* _Assignment_:
Scan the lines below; pull out those with "every".

* _Data segment_:

Start of Block

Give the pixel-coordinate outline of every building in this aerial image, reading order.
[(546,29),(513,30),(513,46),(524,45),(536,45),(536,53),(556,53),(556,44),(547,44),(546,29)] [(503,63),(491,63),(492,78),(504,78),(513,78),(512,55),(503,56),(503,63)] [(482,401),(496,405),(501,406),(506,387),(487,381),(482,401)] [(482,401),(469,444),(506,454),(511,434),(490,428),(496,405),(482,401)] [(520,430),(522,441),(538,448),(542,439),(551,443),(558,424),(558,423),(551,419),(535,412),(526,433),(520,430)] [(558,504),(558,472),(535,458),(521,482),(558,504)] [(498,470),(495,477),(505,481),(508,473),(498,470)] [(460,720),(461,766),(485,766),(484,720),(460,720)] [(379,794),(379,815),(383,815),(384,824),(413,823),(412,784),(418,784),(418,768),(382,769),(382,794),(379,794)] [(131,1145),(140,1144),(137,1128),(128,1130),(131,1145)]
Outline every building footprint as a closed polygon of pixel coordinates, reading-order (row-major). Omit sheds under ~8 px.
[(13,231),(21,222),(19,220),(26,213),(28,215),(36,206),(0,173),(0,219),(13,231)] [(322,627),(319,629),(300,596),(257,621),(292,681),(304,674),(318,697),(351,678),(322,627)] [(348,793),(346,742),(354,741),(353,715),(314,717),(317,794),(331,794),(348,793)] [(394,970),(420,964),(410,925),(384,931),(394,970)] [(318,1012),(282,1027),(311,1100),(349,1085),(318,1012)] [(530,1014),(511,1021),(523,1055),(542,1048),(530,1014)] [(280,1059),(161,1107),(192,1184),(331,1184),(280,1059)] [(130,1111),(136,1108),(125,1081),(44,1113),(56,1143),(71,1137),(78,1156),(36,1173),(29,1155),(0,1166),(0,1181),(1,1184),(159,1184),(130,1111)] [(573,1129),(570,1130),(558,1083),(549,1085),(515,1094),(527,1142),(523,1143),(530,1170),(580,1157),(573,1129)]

End of Block

* _Result_:
Give the pixel-coordinate outline of every building in this aerial image, reading order.
Outline every building footprint as a closed polygon of pixel coordinates, reading-order (row-major). Omit sheds under ~8 px.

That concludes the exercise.